## PROBLEM
From the listing below, set down exactly the lines between the one holding "camera: 90 degrees right, 15 degrees up" and the one holding "none -> purple heart [337,148,392,193]", inclusive. No other line is wanted.

## LISTED RECORDS

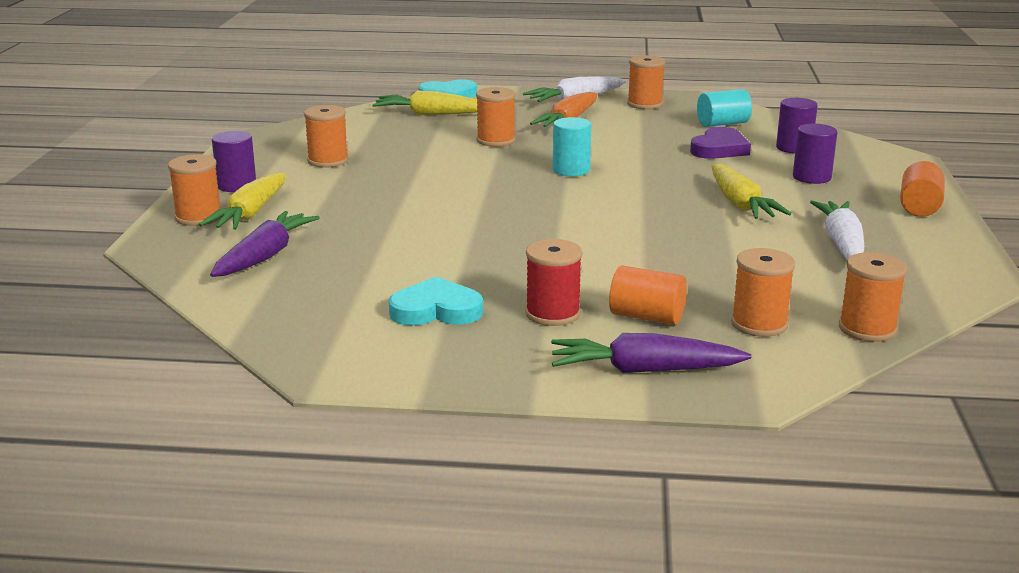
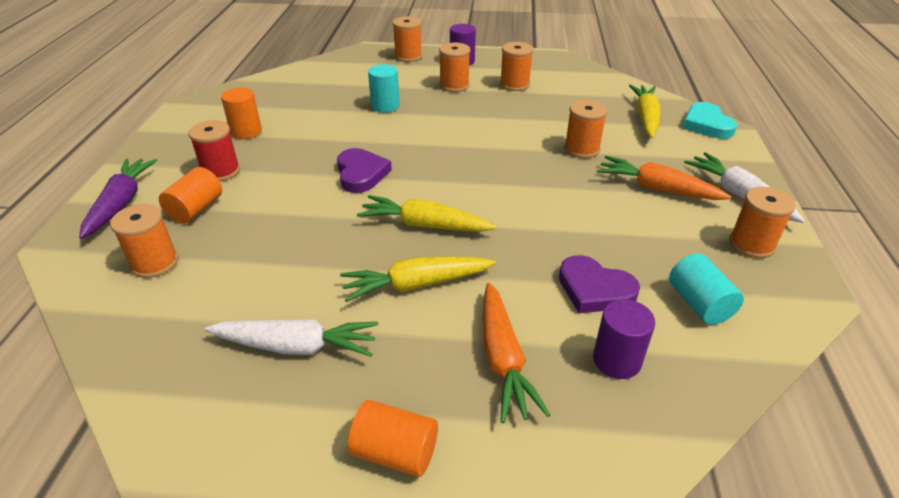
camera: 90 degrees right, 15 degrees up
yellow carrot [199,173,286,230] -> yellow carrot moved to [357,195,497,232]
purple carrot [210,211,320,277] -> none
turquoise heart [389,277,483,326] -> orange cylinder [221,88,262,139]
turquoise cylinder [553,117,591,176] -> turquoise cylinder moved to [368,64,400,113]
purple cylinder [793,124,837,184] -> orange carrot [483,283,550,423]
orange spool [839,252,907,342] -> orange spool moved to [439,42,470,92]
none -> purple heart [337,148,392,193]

==

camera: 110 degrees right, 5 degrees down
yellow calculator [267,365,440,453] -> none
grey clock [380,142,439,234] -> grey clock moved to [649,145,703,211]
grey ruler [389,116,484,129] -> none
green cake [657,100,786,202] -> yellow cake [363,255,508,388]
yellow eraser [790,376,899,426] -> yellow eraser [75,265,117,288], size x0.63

--

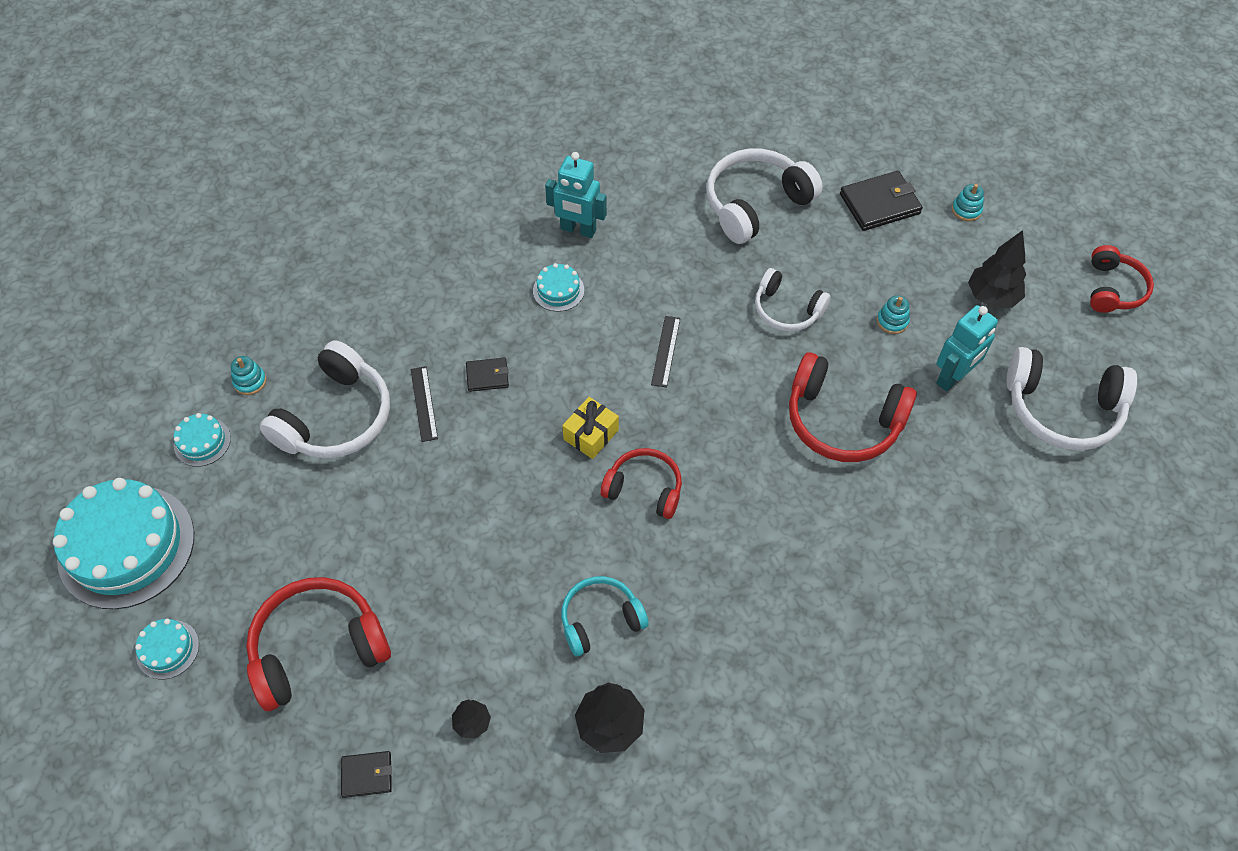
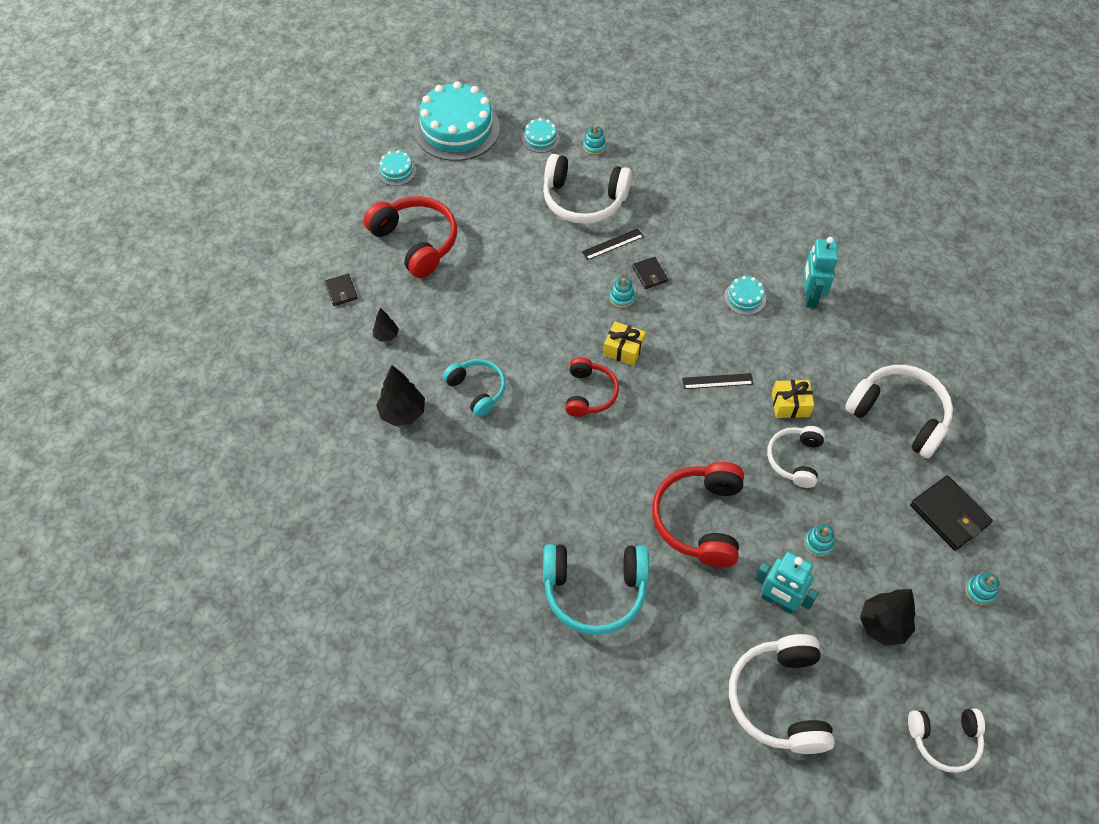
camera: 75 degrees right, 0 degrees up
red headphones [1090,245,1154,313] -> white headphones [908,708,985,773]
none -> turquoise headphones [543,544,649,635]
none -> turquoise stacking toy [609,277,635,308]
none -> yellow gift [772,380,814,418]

## RESPONSE TO THIS EXERCISE
camera: 90 degrees right, 15 degrees up
yellow carrot [199,173,286,230] -> yellow carrot moved to [357,195,497,232]
purple carrot [210,211,320,277] -> none
turquoise heart [389,277,483,326] -> orange cylinder [221,88,262,139]
turquoise cylinder [553,117,591,176] -> turquoise cylinder moved to [368,64,400,113]
purple cylinder [793,124,837,184] -> orange carrot [483,283,550,423]
orange spool [839,252,907,342] -> orange spool moved to [439,42,470,92]
none -> purple heart [337,148,392,193]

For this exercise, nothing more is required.